**What to do:** Write out, word for word, every line in the data below from the one containing "blue triangle: (222, 127)" to the one containing "cyan semicircle: (205, 54)", both of them included.
*** Data listing ***
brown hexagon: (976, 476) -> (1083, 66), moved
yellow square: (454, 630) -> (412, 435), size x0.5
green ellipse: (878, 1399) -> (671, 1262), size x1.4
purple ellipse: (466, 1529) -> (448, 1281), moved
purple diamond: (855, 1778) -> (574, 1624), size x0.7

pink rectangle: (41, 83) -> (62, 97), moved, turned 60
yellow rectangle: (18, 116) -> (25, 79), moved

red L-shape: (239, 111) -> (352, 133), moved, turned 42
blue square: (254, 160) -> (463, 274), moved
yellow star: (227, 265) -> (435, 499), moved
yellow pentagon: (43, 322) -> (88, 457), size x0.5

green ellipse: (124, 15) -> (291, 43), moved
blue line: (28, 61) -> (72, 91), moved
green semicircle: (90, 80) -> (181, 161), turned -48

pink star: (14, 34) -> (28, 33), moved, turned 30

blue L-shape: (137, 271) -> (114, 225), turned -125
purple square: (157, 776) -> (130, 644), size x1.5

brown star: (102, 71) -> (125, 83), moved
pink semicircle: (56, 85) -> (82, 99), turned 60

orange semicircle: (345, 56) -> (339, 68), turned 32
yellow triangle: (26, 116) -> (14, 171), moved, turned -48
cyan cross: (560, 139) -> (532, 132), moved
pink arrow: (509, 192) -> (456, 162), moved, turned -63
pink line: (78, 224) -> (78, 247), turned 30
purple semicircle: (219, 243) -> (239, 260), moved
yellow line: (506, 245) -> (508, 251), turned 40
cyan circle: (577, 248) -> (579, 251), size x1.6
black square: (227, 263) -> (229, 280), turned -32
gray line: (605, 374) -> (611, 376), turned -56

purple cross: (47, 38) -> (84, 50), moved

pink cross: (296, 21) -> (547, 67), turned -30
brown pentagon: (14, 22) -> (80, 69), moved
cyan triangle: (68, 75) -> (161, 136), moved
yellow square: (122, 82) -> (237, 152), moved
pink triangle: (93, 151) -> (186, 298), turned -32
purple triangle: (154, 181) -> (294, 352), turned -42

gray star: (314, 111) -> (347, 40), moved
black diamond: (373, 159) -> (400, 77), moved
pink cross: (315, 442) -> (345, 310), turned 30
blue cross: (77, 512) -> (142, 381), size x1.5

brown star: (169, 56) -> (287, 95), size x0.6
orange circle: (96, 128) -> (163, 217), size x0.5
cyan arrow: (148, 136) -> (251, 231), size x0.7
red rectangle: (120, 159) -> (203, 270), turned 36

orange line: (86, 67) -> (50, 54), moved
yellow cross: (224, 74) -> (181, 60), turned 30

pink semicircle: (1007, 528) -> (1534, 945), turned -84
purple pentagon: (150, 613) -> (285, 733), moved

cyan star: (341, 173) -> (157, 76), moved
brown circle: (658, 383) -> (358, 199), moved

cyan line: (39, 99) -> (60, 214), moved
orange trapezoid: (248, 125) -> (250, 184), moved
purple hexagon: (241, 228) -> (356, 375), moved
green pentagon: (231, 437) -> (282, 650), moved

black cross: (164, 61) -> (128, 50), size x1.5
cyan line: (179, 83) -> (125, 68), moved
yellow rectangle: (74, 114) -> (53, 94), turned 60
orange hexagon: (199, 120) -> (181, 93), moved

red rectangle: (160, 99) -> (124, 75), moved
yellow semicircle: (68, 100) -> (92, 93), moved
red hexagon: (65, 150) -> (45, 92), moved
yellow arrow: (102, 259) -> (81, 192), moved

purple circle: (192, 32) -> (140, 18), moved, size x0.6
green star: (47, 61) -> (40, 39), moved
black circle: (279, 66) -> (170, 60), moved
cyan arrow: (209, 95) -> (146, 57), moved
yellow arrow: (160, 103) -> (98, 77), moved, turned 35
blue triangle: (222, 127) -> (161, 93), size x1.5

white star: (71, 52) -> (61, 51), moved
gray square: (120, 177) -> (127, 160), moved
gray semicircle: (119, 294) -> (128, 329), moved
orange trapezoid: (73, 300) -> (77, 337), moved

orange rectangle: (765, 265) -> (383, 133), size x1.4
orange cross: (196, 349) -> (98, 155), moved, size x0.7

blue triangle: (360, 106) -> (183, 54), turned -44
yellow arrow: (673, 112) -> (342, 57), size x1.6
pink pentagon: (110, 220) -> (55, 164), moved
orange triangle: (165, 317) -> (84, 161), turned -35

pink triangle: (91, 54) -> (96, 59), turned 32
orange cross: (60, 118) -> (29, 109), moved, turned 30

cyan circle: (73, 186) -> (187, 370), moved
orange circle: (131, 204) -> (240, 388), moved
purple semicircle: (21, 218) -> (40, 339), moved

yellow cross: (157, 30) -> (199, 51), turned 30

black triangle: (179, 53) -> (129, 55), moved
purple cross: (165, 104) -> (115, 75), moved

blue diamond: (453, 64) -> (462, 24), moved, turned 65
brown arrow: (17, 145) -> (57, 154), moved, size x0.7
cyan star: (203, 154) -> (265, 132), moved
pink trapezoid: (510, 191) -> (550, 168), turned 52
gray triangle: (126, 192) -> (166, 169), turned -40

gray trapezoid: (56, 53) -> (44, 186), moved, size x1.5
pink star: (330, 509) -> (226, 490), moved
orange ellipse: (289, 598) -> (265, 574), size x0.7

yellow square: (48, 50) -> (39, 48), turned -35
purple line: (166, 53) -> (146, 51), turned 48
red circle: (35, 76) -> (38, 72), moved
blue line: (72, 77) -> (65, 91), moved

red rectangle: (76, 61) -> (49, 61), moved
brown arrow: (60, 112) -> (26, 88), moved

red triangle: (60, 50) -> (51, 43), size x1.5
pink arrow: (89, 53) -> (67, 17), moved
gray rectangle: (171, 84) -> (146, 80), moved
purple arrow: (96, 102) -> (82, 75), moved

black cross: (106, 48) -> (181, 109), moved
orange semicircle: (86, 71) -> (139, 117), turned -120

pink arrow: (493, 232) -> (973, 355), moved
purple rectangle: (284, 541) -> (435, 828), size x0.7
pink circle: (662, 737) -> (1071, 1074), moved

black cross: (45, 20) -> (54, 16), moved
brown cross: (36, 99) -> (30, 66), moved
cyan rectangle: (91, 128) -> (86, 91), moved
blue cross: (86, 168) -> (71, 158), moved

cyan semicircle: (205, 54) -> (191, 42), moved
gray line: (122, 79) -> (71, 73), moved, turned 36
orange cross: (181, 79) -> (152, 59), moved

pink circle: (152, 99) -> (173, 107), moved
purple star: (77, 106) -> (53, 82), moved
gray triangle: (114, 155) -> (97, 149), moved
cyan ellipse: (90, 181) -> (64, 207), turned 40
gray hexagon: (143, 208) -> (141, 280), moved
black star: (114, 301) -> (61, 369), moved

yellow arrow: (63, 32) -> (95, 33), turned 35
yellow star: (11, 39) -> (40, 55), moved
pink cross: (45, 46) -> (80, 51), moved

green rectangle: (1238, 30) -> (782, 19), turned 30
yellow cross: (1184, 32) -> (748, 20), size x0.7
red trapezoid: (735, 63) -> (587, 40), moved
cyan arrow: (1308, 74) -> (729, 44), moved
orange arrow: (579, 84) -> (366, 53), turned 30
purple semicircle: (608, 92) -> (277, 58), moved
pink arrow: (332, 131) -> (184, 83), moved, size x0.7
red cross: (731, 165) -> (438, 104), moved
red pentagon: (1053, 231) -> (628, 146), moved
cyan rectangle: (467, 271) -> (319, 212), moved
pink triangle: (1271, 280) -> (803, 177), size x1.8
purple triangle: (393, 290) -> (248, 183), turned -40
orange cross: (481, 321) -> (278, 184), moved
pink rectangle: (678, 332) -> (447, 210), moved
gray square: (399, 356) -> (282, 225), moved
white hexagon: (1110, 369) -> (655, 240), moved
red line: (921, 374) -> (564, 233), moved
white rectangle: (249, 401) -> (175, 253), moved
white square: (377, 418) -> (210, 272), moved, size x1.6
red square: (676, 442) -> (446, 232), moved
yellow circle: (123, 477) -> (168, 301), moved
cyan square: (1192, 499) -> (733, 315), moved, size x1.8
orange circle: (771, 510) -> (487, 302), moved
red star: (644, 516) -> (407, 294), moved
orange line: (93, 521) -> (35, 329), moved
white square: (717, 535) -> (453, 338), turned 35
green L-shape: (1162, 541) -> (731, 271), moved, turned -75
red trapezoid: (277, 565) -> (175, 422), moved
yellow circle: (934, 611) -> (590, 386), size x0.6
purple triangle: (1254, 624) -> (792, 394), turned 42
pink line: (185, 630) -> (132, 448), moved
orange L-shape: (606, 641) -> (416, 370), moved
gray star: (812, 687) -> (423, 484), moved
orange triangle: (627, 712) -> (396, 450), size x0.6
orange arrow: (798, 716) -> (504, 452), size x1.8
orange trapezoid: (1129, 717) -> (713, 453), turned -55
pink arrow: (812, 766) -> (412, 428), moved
*** End of Data listing ***
**Your response:**
blue triangle: (222, 127) -> (161, 93), size x1.5

white star: (71, 52) -> (61, 51), moved
gray square: (120, 177) -> (127, 160), moved
gray semicircle: (119, 294) -> (128, 329), moved
orange trapezoid: (73, 300) -> (77, 337), moved

orange rectangle: (765, 265) -> (383, 133), size x1.4
orange cross: (196, 349) -> (98, 155), moved, size x0.7

blue triangle: (360, 106) -> (183, 54), turned -44
yellow arrow: (673, 112) -> (342, 57), size x1.6
pink pentagon: (110, 220) -> (55, 164), moved
orange triangle: (165, 317) -> (84, 161), turned -35

pink triangle: (91, 54) -> (96, 59), turned 32
orange cross: (60, 118) -> (29, 109), moved, turned 30

cyan circle: (73, 186) -> (187, 370), moved
orange circle: (131, 204) -> (240, 388), moved
purple semicircle: (21, 218) -> (40, 339), moved

yellow cross: (157, 30) -> (199, 51), turned 30

black triangle: (179, 53) -> (129, 55), moved
purple cross: (165, 104) -> (115, 75), moved

blue diamond: (453, 64) -> (462, 24), moved, turned 65
brown arrow: (17, 145) -> (57, 154), moved, size x0.7
cyan star: (203, 154) -> (265, 132), moved
pink trapezoid: (510, 191) -> (550, 168), turned 52
gray triangle: (126, 192) -> (166, 169), turned -40

gray trapezoid: (56, 53) -> (44, 186), moved, size x1.5
pink star: (330, 509) -> (226, 490), moved
orange ellipse: (289, 598) -> (265, 574), size x0.7

yellow square: (48, 50) -> (39, 48), turned -35
purple line: (166, 53) -> (146, 51), turned 48
red circle: (35, 76) -> (38, 72), moved
blue line: (72, 77) -> (65, 91), moved

red rectangle: (76, 61) -> (49, 61), moved
brown arrow: (60, 112) -> (26, 88), moved

red triangle: (60, 50) -> (51, 43), size x1.5
pink arrow: (89, 53) -> (67, 17), moved
gray rectangle: (171, 84) -> (146, 80), moved
purple arrow: (96, 102) -> (82, 75), moved

black cross: (106, 48) -> (181, 109), moved
orange semicircle: (86, 71) -> (139, 117), turned -120

pink arrow: (493, 232) -> (973, 355), moved
purple rectangle: (284, 541) -> (435, 828), size x0.7
pink circle: (662, 737) -> (1071, 1074), moved

black cross: (45, 20) -> (54, 16), moved
brown cross: (36, 99) -> (30, 66), moved
cyan rectangle: (91, 128) -> (86, 91), moved
blue cross: (86, 168) -> (71, 158), moved

cyan semicircle: (205, 54) -> (191, 42), moved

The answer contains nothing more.